• LISTED ENTRIES:

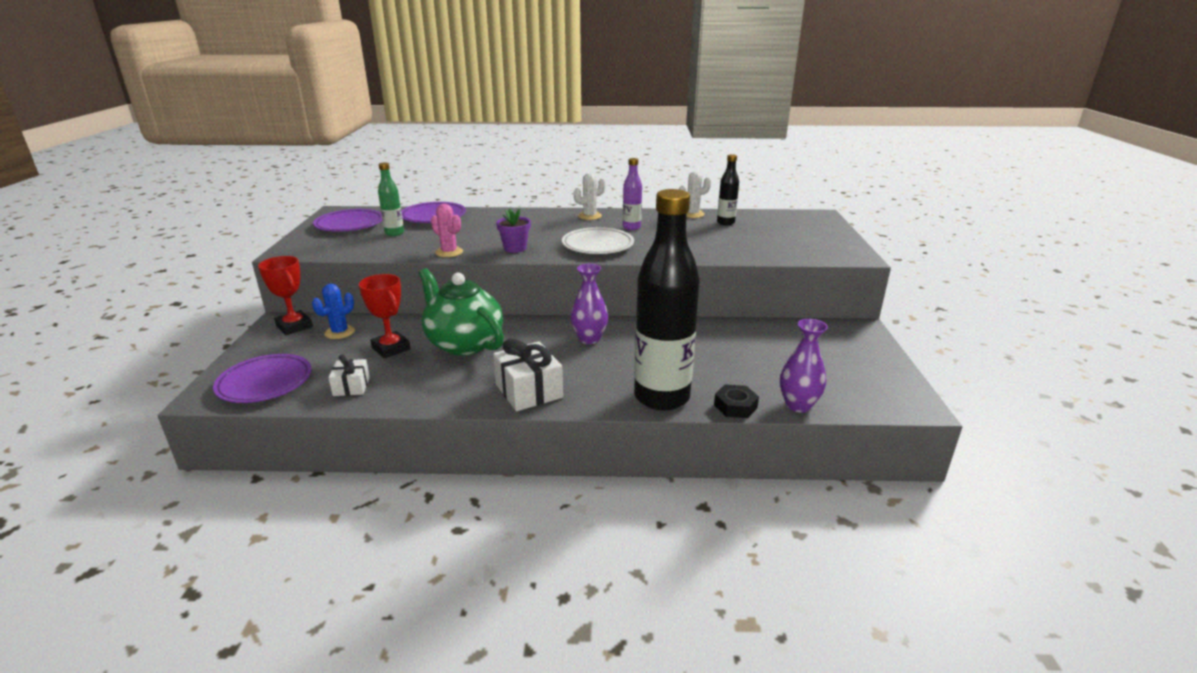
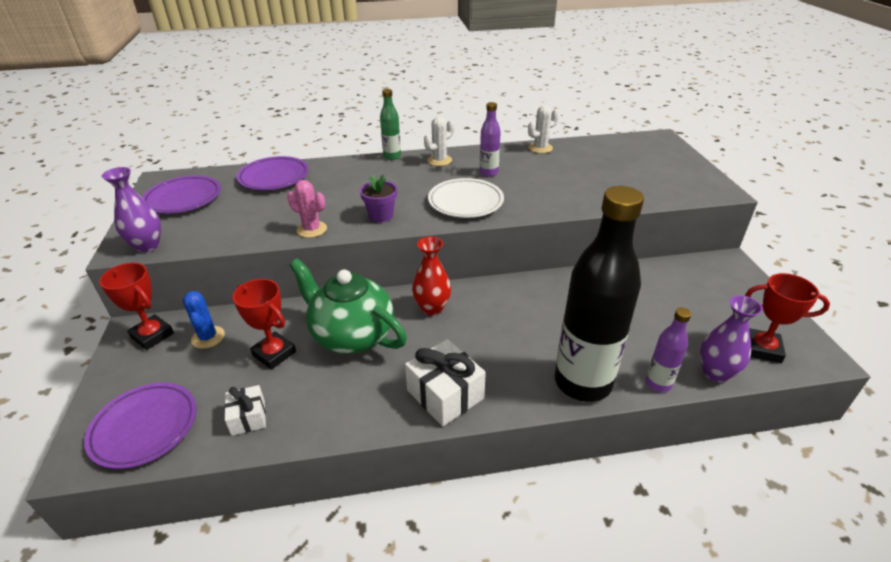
camera: 10 degrees left, 10 degrees up
blue cactus [312,284,355,339] -> blue cactus turned 45 degrees counterclockwise [183,291,225,349]
green bottle [378,162,404,236] -> green bottle moved to [380,89,401,160]
purple vase [571,264,608,344] -> purple vase moved to [102,167,161,252]
black nut [714,385,759,418] -> purple bottle [646,308,691,392]
black bottle [717,154,739,225] -> none
none -> red vase [412,237,451,316]
none -> red trophy [745,273,830,363]

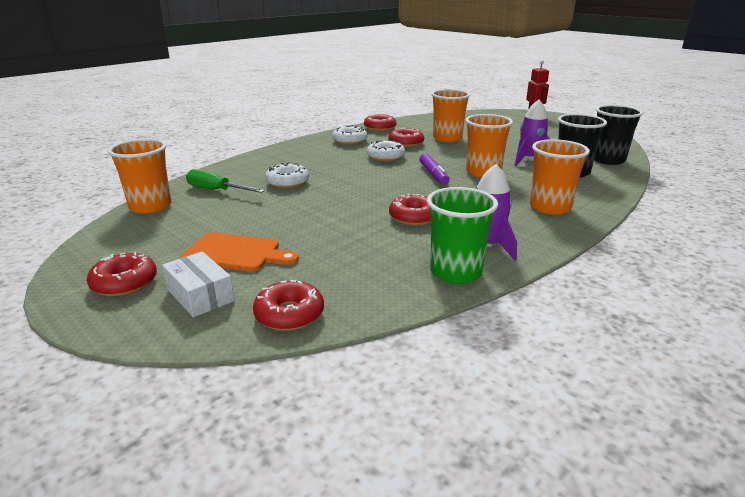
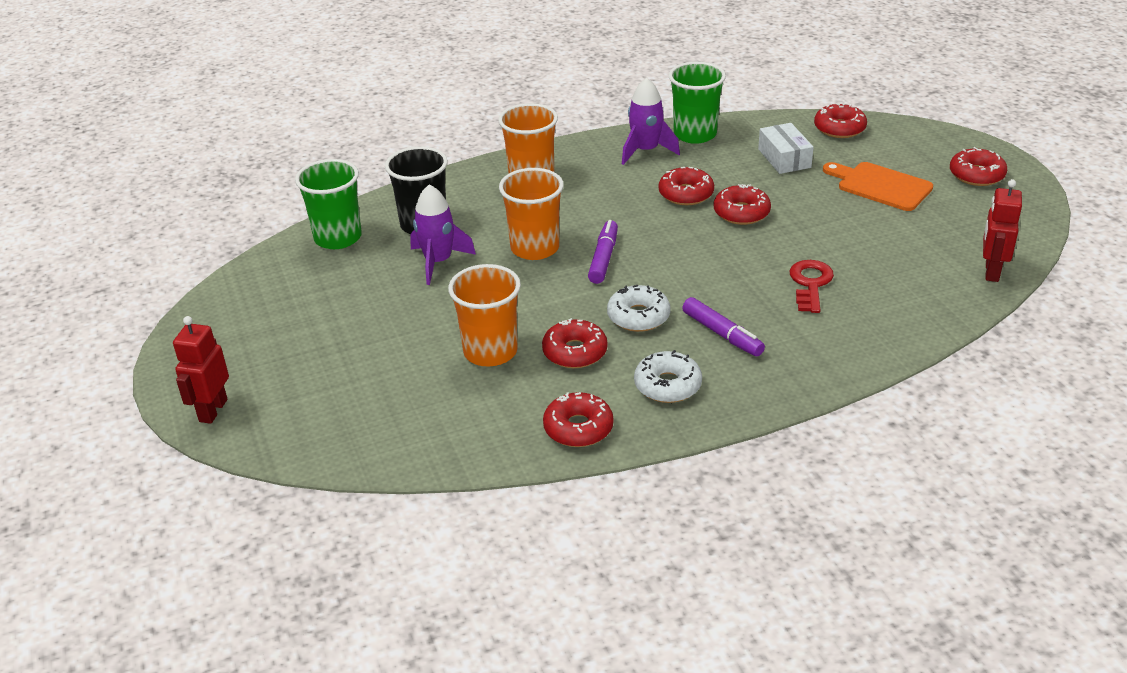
camera: 155 degrees left, 10 degrees up
orange cup [108,139,171,214] -> red robot [983,179,1022,282]
white box [162,251,234,318] -> white box moved to [758,123,814,174]
green screwdriver [186,169,265,193] -> none
white donut [265,162,309,189] -> red key [789,260,834,313]
black cup [594,105,643,165] -> green cup [295,159,362,249]
none -> purple marker [682,297,765,356]
none -> red donut [714,184,771,225]

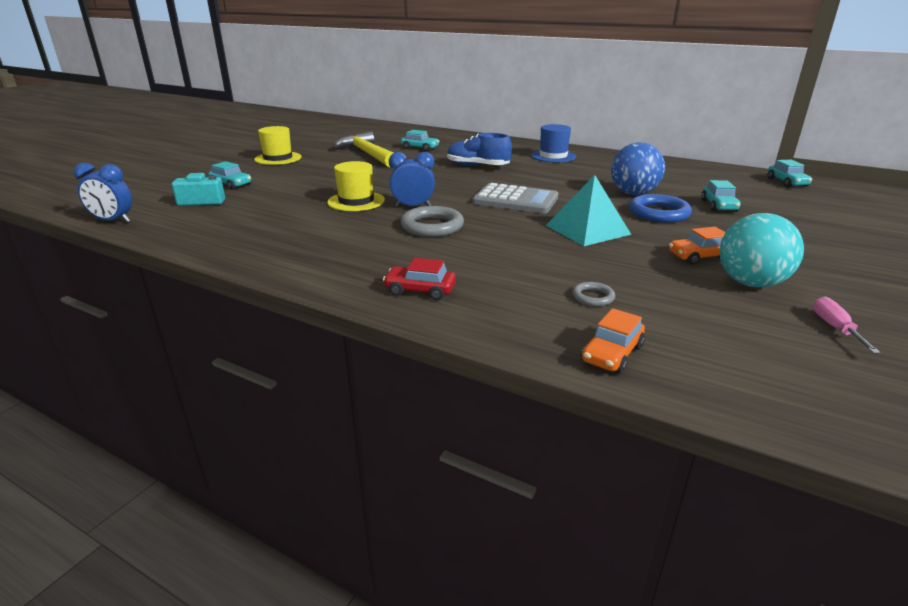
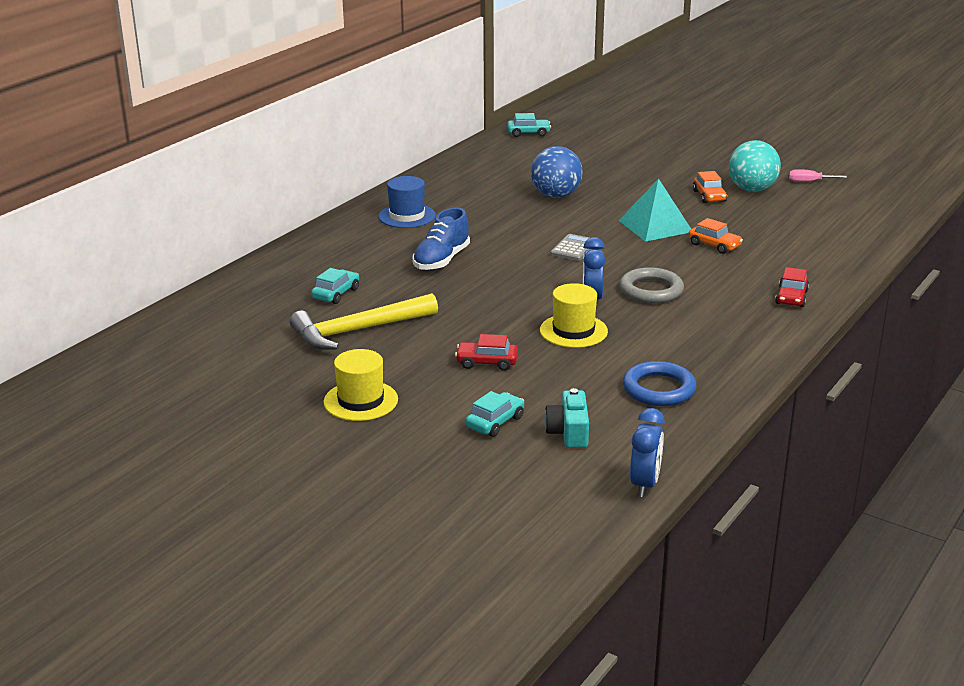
camera: 85 degrees left, 0 degrees up
grey calculator [472,183,559,213] -> grey calculator [550,234,591,261], size x0.59
grey ring [572,282,615,306] -> none
orange car [581,308,645,374] -> orange car moved to [689,218,743,254]
blue ring [629,194,692,223] -> blue ring moved to [623,361,697,406]
turquoise car [701,180,741,212] -> none
none -> red car [455,334,518,371]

• INSTRUCTIONS FOR THE TASK: Transcribe the entries above verbatim, excluding any image.

• COMPLETED EXERCISE:
camera: 10 degrees left, 10 degrees up
blue cactus [312,284,355,339] -> blue cactus turned 45 degrees counterclockwise [183,291,225,349]
green bottle [378,162,404,236] -> green bottle moved to [380,89,401,160]
purple vase [571,264,608,344] -> purple vase moved to [102,167,161,252]
black nut [714,385,759,418] -> purple bottle [646,308,691,392]
black bottle [717,154,739,225] -> none
none -> red vase [412,237,451,316]
none -> red trophy [745,273,830,363]

camera: 155 degrees left, 10 degrees up
orange cup [108,139,171,214] -> red robot [983,179,1022,282]
white box [162,251,234,318] -> white box moved to [758,123,814,174]
green screwdriver [186,169,265,193] -> none
white donut [265,162,309,189] -> red key [789,260,834,313]
black cup [594,105,643,165] -> green cup [295,159,362,249]
none -> purple marker [682,297,765,356]
none -> red donut [714,184,771,225]

camera: 85 degrees left, 0 degrees up
grey calculator [472,183,559,213] -> grey calculator [550,234,591,261], size x0.59
grey ring [572,282,615,306] -> none
orange car [581,308,645,374] -> orange car moved to [689,218,743,254]
blue ring [629,194,692,223] -> blue ring moved to [623,361,697,406]
turquoise car [701,180,741,212] -> none
none -> red car [455,334,518,371]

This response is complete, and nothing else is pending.